### YOUR OBJECTIVE
Write out all the entries word for word, but skip any images.

### RECORDS TO USE
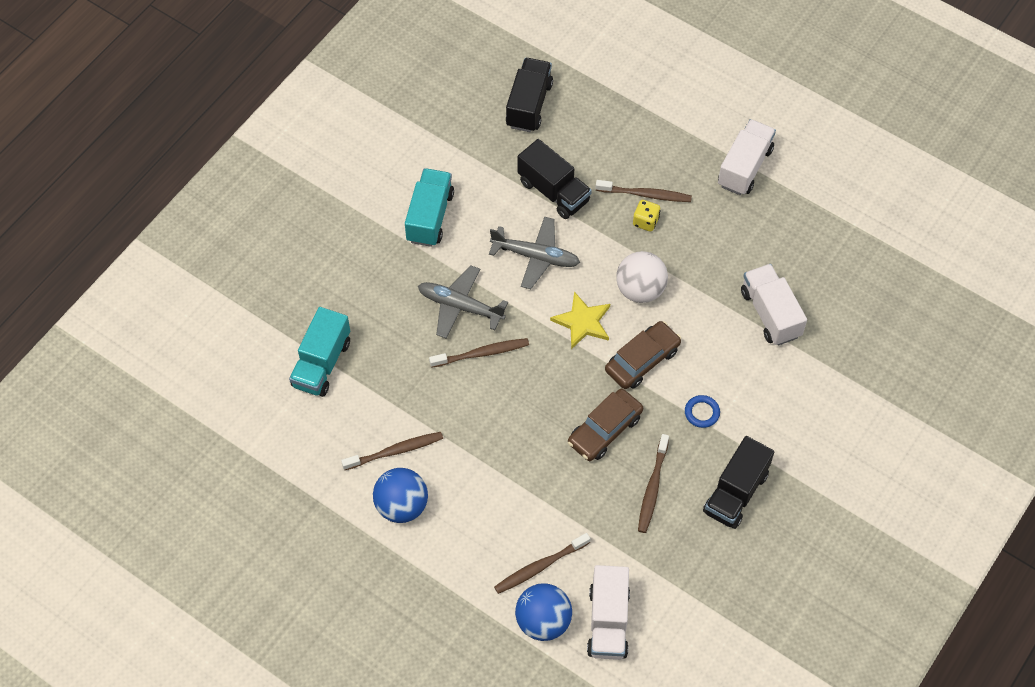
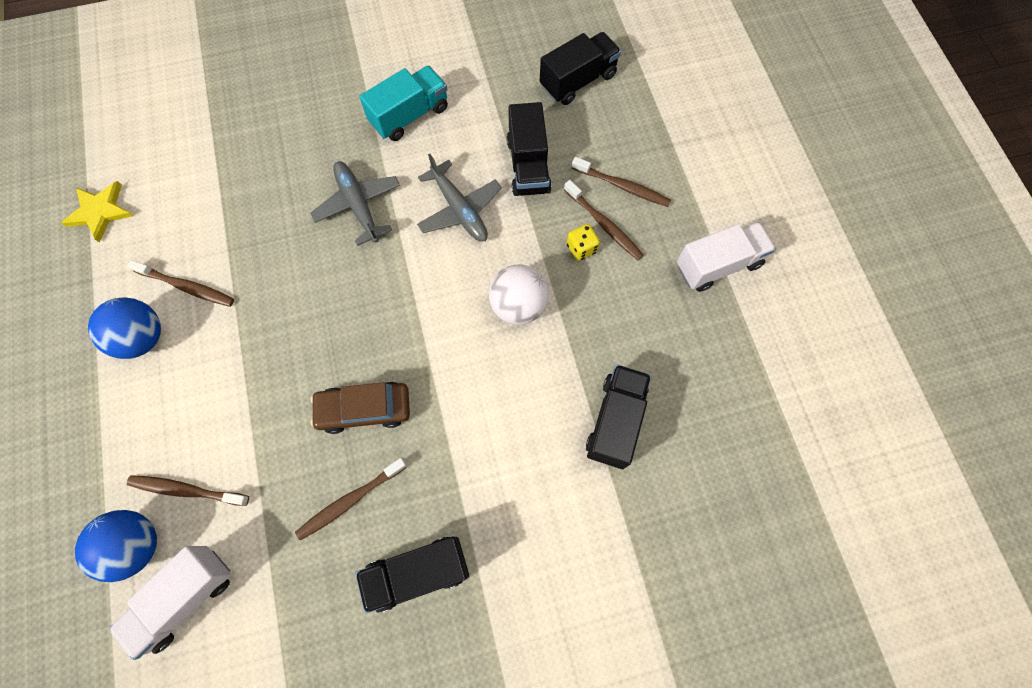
camera: 40 degrees right, 10 degrees up
(322, 363) = (211, 171): turquoise truck -> none
(481, 353) = (334, 258): brown toothbrush -> brown toothbrush (622, 186)
(582, 322) = (442, 296): yellow star -> yellow star (100, 211)
(642, 360) = (458, 371): brown car -> none
(702, 412) = (462, 465): blue ring -> none
(770, 313) = (615, 421): white truck -> black truck

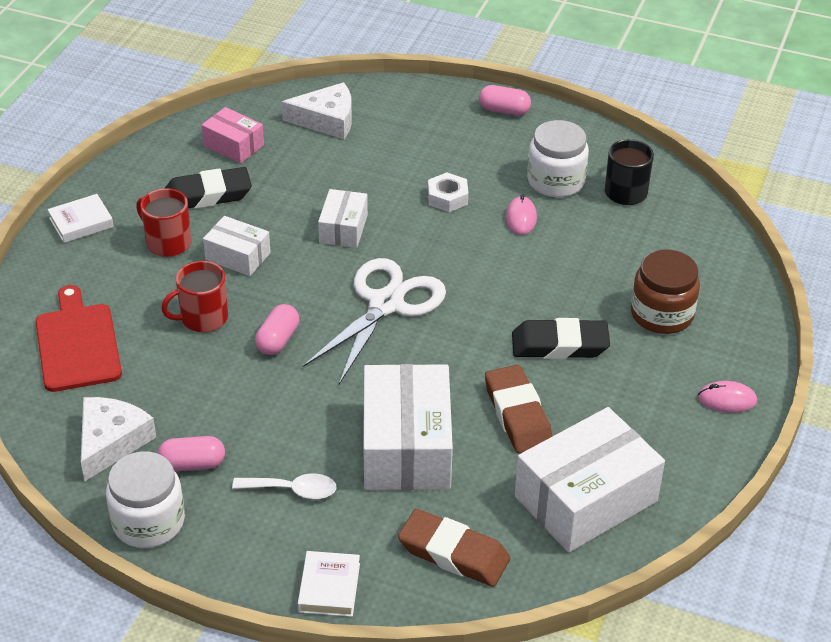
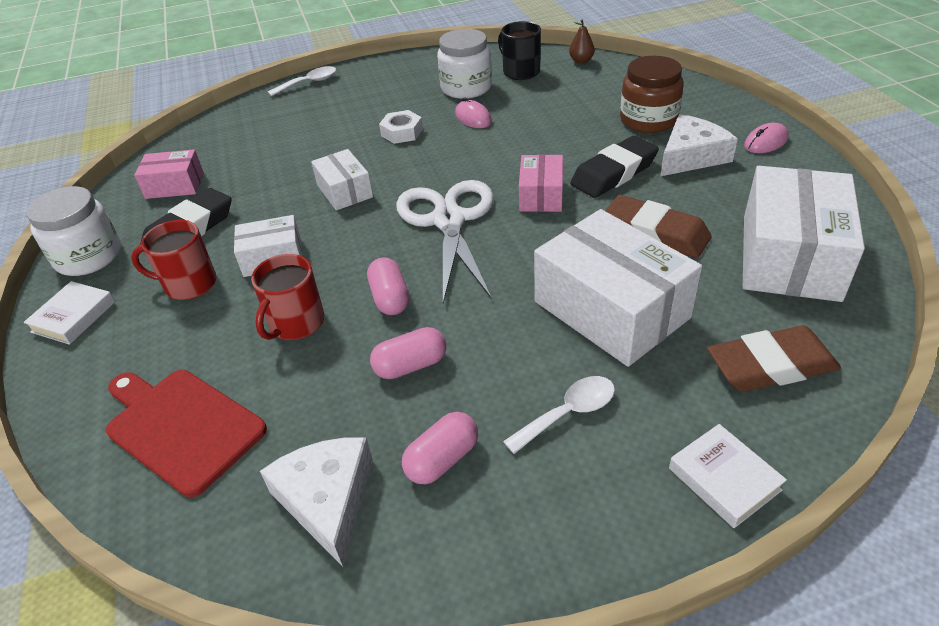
camera: 35 degrees left, 0 degrees up
(148, 522) = (468, 556): white jar -> white jar (89, 256)
(327, 120) = (240, 133): white cheese -> white cheese (691, 156)
(434, 93) = (309, 83): none -> white spoon
(478, 327) = (541, 195): none -> pink box
(504, 110) = (374, 70): pink capsule -> pink capsule (411, 365)
(696, 213) = (581, 61): none -> brown pear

### SOLUTION TO THE EXERCISE
camera: 40 degrees right, 10 degrees up
(322, 363) = (211, 171): turquoise truck -> none
(481, 353) = (334, 258): brown toothbrush -> brown toothbrush (622, 186)
(582, 322) = (442, 296): yellow star -> yellow star (100, 211)
(642, 360) = (458, 371): brown car -> none
(702, 412) = (462, 465): blue ring -> none
(770, 313) = (615, 421): white truck -> black truck

camera: 35 degrees left, 0 degrees up
(148, 522) = (468, 556): white jar -> white jar (89, 256)
(327, 120) = (240, 133): white cheese -> white cheese (691, 156)
(434, 93) = (309, 83): none -> white spoon
(478, 327) = (541, 195): none -> pink box
(504, 110) = (374, 70): pink capsule -> pink capsule (411, 365)
(696, 213) = (581, 61): none -> brown pear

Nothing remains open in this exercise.